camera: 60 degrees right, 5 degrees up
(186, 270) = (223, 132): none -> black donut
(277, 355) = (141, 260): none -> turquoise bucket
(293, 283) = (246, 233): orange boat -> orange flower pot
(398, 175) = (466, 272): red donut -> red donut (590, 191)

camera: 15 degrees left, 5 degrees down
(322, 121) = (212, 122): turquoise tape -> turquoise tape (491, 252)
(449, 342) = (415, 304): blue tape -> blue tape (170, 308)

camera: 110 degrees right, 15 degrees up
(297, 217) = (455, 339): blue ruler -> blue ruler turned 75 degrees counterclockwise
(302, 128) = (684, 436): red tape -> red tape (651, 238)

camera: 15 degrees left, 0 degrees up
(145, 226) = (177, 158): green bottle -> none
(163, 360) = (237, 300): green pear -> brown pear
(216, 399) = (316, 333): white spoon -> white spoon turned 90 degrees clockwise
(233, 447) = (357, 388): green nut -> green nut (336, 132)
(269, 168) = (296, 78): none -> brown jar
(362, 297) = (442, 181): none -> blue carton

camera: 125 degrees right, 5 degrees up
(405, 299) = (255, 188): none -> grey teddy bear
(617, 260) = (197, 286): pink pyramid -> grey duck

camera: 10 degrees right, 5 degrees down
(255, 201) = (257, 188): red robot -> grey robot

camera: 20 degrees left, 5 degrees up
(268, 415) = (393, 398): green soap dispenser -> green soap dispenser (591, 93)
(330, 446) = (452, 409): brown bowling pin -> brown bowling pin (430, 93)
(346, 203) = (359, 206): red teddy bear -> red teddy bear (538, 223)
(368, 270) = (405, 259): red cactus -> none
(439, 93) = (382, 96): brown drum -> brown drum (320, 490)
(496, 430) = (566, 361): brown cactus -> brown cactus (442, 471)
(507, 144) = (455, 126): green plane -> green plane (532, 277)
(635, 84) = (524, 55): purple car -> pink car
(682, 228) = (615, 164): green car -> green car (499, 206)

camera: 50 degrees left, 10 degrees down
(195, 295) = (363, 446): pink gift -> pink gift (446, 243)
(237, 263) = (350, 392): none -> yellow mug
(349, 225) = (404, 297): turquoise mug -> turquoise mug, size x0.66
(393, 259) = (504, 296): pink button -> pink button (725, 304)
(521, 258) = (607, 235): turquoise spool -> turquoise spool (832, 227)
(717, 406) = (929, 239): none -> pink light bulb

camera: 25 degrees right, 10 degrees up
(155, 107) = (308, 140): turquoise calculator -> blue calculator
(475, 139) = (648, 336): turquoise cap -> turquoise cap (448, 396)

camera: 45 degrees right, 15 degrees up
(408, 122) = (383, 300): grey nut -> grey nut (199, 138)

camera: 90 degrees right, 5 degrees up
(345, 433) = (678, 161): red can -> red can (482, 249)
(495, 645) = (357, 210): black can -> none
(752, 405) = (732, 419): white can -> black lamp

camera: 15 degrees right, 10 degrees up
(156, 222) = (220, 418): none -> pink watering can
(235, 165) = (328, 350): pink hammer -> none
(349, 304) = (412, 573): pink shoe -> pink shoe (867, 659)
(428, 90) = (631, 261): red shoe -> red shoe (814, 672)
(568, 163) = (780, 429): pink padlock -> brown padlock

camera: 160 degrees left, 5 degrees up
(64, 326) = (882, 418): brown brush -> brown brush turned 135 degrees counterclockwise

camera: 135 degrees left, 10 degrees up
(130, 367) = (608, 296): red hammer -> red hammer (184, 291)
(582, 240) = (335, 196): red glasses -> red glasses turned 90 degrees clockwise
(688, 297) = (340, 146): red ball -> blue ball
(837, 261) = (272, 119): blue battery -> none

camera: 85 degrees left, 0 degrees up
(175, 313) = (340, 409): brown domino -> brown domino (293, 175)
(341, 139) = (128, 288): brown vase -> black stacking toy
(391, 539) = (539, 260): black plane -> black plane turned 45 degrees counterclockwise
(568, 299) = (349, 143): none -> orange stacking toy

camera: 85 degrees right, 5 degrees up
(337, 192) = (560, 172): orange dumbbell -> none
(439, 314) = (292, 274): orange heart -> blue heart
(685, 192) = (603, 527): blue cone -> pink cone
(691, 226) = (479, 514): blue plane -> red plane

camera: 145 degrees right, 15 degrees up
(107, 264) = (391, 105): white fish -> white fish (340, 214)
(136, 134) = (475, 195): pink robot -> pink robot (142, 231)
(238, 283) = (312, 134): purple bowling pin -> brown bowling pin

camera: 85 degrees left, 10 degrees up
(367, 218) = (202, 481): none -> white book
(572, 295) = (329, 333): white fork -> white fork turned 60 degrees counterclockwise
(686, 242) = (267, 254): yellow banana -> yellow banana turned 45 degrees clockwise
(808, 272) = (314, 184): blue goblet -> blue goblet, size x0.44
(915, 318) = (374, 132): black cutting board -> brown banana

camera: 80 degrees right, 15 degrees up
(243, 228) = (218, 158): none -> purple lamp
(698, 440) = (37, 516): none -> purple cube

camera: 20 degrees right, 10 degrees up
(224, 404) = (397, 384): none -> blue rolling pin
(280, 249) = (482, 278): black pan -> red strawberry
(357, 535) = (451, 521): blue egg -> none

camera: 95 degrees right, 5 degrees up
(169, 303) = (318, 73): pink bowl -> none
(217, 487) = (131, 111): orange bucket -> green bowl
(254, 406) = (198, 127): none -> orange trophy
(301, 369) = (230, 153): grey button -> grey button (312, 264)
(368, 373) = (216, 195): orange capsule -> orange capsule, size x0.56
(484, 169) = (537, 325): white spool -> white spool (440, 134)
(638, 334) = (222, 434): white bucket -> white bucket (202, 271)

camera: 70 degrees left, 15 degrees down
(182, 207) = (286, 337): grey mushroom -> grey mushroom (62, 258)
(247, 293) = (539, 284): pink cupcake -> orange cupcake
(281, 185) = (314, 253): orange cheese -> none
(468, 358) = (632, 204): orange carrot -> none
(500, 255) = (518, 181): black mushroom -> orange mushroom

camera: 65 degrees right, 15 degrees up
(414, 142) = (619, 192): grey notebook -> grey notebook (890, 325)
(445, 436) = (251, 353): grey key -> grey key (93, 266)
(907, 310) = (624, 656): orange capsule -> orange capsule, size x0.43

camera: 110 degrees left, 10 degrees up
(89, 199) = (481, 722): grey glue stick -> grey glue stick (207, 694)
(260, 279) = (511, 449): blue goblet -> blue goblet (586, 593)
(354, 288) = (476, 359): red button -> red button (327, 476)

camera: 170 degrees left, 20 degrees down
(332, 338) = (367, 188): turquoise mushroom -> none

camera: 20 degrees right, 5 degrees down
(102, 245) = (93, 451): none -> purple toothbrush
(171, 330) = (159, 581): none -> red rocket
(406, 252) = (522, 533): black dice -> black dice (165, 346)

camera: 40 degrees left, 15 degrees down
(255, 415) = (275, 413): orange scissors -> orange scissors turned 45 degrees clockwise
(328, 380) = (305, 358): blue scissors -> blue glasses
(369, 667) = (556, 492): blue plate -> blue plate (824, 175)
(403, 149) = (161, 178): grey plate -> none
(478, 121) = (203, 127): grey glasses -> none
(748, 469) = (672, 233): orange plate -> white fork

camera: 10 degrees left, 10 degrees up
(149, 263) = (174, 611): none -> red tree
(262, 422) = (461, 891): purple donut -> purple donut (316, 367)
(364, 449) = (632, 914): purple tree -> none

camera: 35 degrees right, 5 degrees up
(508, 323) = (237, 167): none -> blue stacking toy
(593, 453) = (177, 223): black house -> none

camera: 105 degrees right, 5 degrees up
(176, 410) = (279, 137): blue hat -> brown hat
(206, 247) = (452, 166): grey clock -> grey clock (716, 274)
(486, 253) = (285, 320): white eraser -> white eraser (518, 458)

========

ABOUT THIS EXERCISE:
Look above for the line with "(500, 255) = (518, 181): black" and the line with "(262, 422) = (461, 891): purple"; transcribe both and all lines in between, exactly, and nothing else.

EXPECTED ANSWER:
(500, 255) = (518, 181): black mushroom -> orange mushroom

camera: 65 degrees right, 15 degrees up
(414, 142) = (619, 192): grey notebook -> grey notebook (890, 325)
(445, 436) = (251, 353): grey key -> grey key (93, 266)
(907, 310) = (624, 656): orange capsule -> orange capsule, size x0.43

camera: 110 degrees left, 10 degrees up
(89, 199) = (481, 722): grey glue stick -> grey glue stick (207, 694)
(260, 279) = (511, 449): blue goblet -> blue goblet (586, 593)
(354, 288) = (476, 359): red button -> red button (327, 476)

camera: 170 degrees left, 20 degrees down
(332, 338) = (367, 188): turquoise mushroom -> none

camera: 20 degrees right, 5 degrees down
(102, 245) = (93, 451): none -> purple toothbrush
(171, 330) = (159, 581): none -> red rocket
(406, 252) = (522, 533): black dice -> black dice (165, 346)

camera: 40 degrees left, 15 degrees down
(255, 415) = (275, 413): orange scissors -> orange scissors turned 45 degrees clockwise
(328, 380) = (305, 358): blue scissors -> blue glasses
(369, 667) = (556, 492): blue plate -> blue plate (824, 175)
(403, 149) = (161, 178): grey plate -> none
(478, 121) = (203, 127): grey glasses -> none
(748, 469) = (672, 233): orange plate -> white fork

camera: 10 degrees left, 10 degrees up
(149, 263) = (174, 611): none -> red tree
(262, 422) = (461, 891): purple donut -> purple donut (316, 367)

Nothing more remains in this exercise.